What is required = In the entries that follow, find the line containing "added: PurpleHammer <215,210>;", then output exactly every line from the first through that one.

··· Source material ···

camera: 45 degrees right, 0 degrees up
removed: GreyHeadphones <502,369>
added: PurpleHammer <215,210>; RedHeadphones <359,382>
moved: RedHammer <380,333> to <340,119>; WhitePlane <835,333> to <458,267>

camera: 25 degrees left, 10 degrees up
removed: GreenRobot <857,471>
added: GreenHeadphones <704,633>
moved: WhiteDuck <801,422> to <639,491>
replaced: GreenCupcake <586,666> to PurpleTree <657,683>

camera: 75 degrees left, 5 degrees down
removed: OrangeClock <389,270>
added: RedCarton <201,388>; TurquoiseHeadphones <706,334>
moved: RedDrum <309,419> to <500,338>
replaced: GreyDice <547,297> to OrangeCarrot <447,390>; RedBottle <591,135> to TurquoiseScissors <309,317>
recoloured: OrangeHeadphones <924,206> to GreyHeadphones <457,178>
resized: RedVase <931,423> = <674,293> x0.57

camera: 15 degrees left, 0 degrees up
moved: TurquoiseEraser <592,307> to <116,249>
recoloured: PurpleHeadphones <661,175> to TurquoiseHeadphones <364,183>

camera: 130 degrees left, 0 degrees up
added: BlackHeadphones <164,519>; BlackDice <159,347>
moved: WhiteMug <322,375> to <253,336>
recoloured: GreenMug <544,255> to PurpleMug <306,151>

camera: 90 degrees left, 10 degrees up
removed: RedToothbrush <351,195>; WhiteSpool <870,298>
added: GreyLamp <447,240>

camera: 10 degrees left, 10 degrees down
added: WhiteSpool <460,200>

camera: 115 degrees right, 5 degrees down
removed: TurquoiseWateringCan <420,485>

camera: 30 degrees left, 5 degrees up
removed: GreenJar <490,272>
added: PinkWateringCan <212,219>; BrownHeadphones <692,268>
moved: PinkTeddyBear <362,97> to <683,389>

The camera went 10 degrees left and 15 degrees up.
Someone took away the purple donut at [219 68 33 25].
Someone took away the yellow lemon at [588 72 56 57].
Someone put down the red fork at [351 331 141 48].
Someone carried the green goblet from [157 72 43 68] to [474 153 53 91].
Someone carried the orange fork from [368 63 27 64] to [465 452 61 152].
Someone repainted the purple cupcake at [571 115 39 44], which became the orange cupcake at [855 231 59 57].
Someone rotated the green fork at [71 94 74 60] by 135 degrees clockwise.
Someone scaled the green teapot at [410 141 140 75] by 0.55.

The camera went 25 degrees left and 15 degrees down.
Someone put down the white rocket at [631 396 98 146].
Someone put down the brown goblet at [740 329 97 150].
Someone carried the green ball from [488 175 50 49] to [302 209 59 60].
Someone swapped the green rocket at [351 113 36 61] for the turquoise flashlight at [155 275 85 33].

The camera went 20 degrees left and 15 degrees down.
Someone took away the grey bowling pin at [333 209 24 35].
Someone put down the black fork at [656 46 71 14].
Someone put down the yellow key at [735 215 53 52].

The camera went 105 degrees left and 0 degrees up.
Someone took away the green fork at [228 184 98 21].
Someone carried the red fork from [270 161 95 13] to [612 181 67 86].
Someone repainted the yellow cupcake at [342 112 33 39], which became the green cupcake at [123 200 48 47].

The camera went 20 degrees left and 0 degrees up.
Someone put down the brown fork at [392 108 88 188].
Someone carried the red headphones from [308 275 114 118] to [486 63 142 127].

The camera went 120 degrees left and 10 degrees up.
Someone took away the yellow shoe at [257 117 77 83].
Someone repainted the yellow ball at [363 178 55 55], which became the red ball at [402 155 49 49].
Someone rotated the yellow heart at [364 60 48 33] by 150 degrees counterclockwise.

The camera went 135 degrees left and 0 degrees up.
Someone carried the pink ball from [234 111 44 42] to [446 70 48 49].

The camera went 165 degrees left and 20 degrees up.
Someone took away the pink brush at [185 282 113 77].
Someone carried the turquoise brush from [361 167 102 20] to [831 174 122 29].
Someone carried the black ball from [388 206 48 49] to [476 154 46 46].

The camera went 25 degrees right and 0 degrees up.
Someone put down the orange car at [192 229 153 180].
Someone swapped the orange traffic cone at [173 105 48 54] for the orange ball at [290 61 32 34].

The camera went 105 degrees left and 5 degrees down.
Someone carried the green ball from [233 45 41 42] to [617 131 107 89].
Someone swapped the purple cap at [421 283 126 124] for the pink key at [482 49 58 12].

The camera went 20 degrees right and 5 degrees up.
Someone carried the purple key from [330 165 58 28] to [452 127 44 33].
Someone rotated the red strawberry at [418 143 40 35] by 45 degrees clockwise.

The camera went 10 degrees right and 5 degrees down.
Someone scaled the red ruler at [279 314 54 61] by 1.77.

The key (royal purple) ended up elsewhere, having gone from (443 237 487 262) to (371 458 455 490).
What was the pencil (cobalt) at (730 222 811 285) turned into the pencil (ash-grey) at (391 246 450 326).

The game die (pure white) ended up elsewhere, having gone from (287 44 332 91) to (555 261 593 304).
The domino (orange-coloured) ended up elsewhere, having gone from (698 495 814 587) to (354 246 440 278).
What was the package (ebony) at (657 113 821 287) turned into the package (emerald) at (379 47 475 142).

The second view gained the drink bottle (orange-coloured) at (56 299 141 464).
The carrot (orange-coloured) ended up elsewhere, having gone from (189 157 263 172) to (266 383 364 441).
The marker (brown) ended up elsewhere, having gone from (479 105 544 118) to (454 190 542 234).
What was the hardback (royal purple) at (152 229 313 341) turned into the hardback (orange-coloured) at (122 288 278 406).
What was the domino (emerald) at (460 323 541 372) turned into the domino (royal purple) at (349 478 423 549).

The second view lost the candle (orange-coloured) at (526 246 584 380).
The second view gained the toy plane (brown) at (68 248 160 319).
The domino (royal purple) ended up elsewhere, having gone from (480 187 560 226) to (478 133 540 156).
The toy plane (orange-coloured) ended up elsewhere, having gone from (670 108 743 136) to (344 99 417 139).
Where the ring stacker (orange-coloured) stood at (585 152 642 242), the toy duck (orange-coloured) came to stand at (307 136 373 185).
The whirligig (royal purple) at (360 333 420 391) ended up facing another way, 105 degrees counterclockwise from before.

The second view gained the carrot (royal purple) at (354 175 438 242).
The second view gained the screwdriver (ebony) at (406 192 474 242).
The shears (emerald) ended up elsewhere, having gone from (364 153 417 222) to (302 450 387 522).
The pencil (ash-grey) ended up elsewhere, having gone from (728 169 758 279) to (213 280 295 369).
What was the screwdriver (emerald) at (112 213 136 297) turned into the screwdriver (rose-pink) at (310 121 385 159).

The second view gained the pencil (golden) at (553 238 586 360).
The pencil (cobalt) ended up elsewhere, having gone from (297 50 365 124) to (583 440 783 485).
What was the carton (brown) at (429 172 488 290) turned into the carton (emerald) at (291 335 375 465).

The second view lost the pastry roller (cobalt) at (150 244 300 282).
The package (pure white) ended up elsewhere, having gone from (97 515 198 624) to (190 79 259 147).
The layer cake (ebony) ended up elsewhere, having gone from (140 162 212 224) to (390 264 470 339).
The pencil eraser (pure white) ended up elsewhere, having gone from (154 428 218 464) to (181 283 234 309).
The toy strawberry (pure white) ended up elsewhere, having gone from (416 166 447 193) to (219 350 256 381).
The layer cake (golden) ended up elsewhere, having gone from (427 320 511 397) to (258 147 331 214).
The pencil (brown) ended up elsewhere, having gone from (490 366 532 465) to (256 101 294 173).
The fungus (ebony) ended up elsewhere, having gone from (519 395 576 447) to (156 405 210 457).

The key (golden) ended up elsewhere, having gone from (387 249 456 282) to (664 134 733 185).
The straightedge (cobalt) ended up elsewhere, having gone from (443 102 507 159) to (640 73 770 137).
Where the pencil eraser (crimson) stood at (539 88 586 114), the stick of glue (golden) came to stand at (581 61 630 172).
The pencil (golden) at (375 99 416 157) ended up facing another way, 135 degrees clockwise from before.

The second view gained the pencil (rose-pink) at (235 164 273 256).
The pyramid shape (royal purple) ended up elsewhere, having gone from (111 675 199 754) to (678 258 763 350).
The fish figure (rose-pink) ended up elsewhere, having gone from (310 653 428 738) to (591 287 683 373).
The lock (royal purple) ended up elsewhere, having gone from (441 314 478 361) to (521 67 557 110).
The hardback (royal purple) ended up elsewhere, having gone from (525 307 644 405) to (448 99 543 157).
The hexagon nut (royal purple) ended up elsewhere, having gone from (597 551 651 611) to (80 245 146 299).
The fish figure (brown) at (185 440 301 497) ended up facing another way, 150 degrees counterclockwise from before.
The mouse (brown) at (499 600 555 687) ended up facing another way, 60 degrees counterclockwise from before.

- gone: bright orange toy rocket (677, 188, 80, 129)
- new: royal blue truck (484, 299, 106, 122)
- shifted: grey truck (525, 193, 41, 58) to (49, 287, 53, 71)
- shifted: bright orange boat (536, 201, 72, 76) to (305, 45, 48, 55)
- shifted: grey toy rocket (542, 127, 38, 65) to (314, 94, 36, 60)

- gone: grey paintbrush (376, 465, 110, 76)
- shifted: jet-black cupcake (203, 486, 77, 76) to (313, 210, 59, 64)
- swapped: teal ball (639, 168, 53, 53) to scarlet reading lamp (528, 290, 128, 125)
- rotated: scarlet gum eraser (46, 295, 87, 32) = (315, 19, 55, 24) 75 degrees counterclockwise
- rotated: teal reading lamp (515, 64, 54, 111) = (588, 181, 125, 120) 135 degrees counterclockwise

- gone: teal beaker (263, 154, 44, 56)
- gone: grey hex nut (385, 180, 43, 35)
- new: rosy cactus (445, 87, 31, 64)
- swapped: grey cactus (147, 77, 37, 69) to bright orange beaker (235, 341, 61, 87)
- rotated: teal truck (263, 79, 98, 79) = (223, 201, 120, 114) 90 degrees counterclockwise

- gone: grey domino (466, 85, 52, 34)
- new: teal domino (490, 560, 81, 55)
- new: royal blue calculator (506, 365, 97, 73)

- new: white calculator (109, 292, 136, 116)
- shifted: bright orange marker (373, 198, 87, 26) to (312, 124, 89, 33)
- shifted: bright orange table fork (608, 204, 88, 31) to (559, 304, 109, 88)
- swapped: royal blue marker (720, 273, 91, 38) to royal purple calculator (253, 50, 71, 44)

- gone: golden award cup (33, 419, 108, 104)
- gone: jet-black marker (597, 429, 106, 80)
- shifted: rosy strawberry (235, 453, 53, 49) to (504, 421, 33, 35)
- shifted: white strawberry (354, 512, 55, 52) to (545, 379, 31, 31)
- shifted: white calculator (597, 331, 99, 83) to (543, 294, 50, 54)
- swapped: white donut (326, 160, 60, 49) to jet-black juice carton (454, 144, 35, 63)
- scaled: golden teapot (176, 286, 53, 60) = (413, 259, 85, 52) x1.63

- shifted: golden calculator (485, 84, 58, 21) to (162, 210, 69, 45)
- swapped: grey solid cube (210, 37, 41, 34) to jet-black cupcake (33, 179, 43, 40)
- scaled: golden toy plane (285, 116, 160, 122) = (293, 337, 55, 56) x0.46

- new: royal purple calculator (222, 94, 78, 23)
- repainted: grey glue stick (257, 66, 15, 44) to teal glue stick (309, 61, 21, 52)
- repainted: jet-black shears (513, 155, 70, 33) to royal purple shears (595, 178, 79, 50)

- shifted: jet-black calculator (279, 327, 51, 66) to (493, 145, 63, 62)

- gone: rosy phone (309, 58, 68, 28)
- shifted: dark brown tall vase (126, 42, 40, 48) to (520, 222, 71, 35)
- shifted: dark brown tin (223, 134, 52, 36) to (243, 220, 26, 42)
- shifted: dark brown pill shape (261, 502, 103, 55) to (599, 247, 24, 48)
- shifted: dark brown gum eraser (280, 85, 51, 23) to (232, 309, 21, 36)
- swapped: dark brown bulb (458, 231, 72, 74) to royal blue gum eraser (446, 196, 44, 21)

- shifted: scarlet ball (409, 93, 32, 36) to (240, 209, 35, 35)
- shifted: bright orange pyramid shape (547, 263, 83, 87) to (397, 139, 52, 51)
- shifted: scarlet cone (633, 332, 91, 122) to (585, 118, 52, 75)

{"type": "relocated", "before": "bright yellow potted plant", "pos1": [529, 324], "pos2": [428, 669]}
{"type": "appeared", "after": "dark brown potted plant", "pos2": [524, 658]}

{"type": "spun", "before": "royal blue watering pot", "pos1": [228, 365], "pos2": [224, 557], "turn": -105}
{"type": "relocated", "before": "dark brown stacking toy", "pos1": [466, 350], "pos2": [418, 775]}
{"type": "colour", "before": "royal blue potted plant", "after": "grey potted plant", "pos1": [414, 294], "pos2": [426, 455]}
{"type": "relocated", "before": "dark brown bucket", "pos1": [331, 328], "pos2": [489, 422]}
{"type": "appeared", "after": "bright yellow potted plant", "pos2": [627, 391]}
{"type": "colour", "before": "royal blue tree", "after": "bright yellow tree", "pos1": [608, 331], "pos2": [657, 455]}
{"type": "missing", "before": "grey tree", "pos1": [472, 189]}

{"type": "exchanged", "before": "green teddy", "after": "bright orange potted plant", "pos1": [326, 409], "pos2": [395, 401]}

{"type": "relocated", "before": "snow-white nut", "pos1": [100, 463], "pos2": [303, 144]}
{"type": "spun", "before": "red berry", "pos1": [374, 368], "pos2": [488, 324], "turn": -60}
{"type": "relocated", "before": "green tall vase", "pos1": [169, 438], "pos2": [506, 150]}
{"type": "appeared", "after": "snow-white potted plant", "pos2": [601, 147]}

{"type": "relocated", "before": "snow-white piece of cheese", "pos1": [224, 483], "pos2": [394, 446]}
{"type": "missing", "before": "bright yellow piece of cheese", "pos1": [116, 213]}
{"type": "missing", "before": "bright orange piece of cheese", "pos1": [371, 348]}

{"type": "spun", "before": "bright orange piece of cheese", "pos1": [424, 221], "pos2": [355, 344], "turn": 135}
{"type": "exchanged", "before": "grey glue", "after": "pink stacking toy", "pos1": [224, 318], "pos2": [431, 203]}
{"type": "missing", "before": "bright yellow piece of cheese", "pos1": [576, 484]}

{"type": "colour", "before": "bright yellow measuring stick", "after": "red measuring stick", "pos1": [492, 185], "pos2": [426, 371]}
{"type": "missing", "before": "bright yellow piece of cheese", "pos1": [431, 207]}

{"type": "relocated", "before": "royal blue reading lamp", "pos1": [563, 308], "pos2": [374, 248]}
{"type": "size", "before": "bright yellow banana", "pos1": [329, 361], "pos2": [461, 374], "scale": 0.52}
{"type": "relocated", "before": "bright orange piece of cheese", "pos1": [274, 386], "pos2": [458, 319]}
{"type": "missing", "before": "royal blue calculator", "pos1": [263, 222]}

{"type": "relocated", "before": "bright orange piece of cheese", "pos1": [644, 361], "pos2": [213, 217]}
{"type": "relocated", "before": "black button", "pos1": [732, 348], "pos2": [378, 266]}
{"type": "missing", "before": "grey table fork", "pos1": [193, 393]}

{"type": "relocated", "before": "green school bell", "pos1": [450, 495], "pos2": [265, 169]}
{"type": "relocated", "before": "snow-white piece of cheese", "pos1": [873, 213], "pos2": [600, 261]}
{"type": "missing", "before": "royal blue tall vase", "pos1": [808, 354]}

···

Written reply =
camera: 45 degrees right, 0 degrees up
removed: GreyHeadphones <502,369>
added: PurpleHammer <215,210>; RedHeadphones <359,382>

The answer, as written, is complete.